Items from a data collection
▬▬▬▬▬▬▬▬▬▬

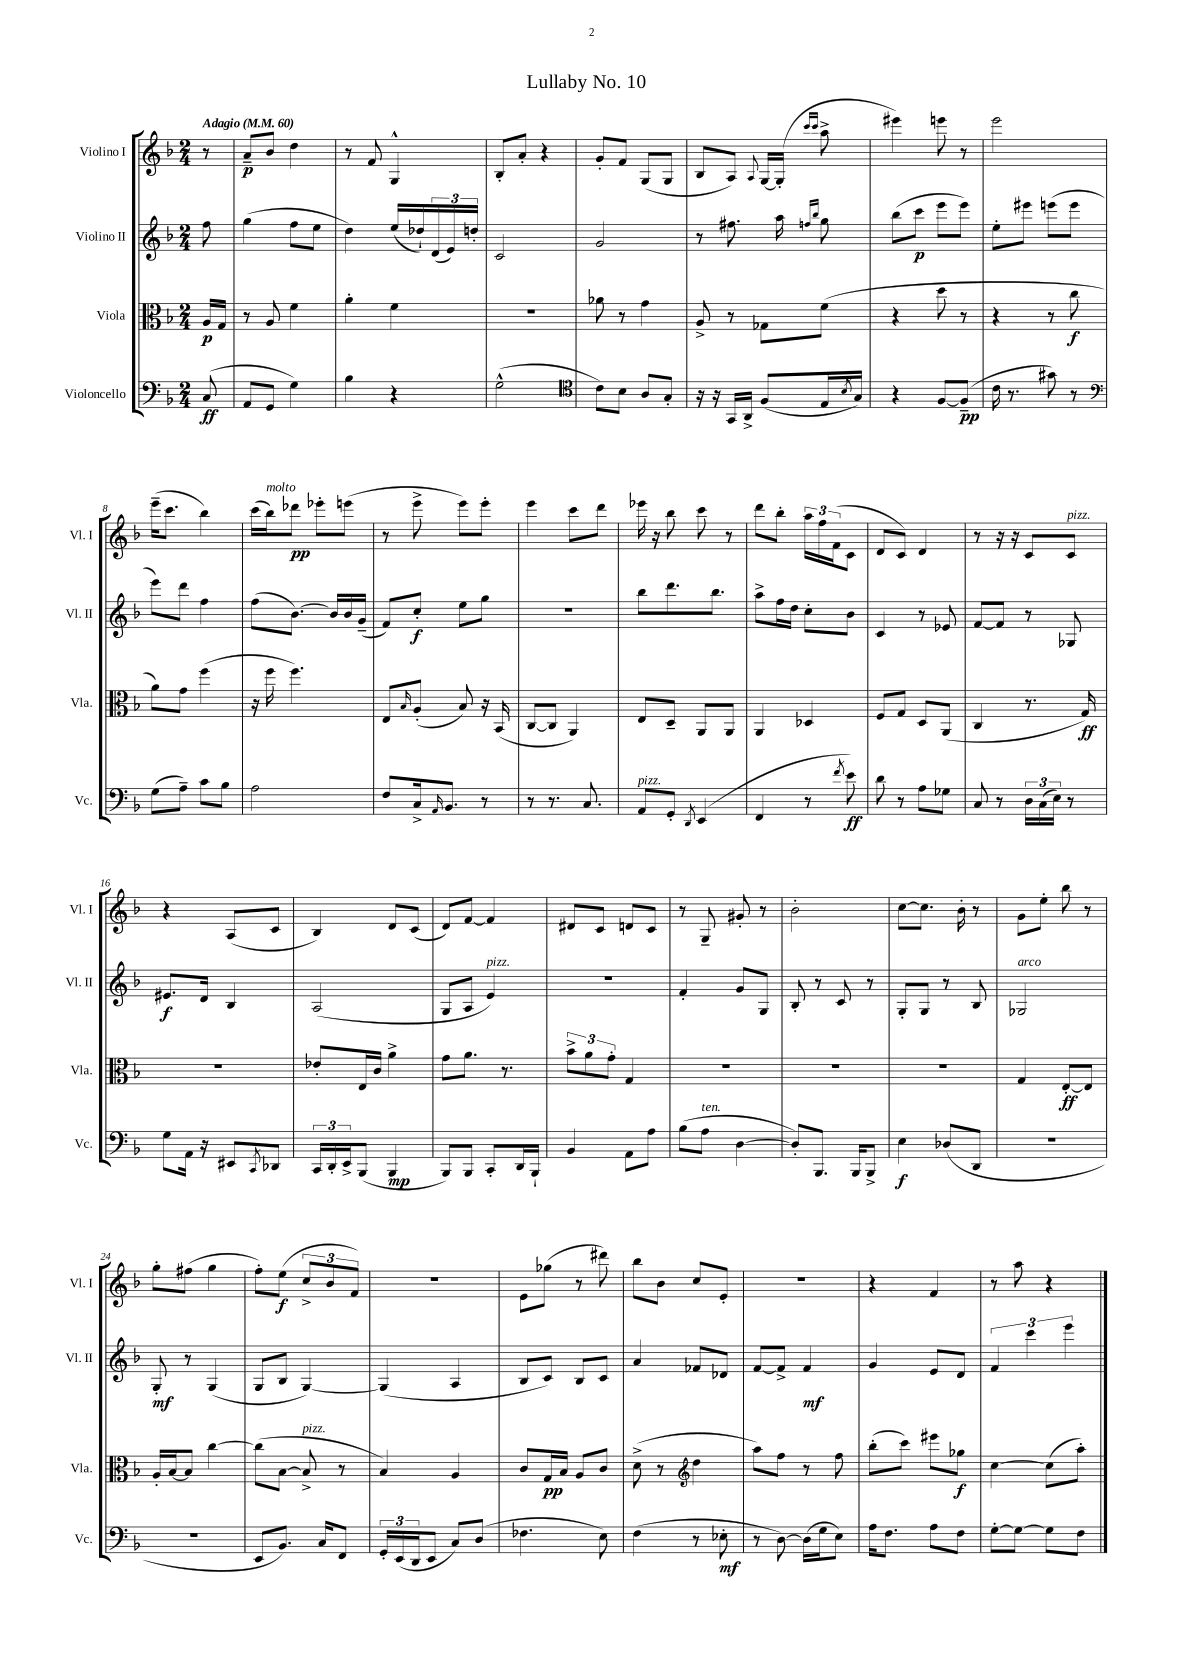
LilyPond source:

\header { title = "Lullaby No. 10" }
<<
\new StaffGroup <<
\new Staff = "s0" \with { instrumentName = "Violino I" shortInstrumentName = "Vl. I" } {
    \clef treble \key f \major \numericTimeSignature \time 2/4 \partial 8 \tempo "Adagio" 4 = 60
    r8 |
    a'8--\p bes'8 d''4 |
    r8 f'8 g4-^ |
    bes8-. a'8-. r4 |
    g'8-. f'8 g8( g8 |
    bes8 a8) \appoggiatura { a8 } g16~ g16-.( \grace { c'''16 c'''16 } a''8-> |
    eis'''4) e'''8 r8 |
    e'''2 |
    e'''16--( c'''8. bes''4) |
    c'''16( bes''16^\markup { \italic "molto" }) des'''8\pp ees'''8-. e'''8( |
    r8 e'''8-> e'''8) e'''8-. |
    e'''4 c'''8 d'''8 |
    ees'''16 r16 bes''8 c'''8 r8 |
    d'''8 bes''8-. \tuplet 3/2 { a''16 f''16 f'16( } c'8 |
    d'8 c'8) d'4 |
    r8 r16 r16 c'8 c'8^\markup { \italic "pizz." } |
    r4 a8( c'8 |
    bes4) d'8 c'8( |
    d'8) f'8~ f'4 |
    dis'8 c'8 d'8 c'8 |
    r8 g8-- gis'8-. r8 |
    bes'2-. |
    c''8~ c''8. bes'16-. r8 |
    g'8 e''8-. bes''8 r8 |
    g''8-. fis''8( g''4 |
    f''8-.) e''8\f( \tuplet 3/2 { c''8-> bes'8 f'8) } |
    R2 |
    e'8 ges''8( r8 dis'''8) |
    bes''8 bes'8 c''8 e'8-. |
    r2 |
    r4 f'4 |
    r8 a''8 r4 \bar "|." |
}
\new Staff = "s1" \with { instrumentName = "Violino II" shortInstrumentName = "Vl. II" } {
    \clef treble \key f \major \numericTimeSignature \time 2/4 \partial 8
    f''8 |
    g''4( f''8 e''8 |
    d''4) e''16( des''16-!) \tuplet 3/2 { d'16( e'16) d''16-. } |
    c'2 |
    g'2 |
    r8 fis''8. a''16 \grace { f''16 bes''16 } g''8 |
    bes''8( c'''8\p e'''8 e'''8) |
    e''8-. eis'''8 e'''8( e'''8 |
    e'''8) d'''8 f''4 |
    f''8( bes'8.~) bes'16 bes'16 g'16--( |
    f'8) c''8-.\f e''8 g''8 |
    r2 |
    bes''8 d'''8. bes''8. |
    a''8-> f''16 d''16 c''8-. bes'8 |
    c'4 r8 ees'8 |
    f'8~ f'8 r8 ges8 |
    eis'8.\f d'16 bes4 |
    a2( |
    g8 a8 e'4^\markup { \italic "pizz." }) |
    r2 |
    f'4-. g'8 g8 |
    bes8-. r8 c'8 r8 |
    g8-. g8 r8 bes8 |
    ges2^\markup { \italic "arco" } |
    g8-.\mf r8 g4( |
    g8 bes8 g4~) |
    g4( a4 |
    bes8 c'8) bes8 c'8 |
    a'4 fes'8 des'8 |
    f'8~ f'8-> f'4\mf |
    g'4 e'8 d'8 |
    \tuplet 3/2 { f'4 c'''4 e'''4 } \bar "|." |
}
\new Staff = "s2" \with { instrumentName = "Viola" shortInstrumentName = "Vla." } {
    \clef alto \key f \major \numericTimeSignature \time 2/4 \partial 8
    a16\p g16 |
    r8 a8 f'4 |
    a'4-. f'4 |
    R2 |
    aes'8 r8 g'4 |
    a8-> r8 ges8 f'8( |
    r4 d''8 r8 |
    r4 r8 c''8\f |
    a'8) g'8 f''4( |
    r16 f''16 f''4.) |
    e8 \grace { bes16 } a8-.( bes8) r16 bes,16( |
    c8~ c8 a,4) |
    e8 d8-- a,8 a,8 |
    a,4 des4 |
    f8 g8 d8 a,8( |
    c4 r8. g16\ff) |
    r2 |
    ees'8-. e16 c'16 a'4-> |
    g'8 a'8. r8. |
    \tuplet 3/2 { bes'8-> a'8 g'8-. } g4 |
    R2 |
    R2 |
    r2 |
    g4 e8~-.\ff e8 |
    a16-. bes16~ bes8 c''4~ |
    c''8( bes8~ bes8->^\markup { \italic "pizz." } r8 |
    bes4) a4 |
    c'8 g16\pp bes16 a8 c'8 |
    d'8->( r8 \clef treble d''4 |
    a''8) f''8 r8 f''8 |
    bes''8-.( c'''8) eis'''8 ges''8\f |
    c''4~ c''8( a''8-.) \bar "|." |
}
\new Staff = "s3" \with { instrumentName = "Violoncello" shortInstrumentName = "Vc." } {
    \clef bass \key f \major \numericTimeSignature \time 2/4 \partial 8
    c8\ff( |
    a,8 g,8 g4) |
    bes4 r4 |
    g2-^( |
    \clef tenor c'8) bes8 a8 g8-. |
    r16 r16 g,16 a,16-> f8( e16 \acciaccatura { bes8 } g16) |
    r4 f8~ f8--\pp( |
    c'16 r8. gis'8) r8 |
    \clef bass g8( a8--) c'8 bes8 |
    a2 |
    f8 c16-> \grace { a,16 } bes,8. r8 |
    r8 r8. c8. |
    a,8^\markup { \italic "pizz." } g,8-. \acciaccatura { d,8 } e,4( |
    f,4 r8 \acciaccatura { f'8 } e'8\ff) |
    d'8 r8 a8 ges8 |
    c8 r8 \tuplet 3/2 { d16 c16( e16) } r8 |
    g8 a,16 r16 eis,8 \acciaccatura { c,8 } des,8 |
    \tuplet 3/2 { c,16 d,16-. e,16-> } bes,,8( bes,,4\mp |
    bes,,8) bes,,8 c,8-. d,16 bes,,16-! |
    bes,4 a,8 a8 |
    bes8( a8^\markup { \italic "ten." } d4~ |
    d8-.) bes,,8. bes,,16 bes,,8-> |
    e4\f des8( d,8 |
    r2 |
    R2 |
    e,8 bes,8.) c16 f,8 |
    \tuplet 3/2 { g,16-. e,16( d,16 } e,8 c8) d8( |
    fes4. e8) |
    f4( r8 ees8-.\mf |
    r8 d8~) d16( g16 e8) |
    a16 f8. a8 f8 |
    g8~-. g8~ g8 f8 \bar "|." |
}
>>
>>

▬▬▬▬▬▬▬▬▬▬

PROMPT: Return every line of the items above that contains the string "shortInstrumentName".

REPLY:
\new Staff = "s0" \with { instrumentName = "Violino I" shortInstrumentName = "Vl. I" } {
\new Staff = "s1" \with { instrumentName = "Violino II" shortInstrumentName = "Vl. II" } {
\new Staff = "s2" \with { instrumentName = "Viola" shortInstrumentName = "Vla." } {
\new Staff = "s3" \with { instrumentName = "Violoncello" shortInstrumentName = "Vc." } {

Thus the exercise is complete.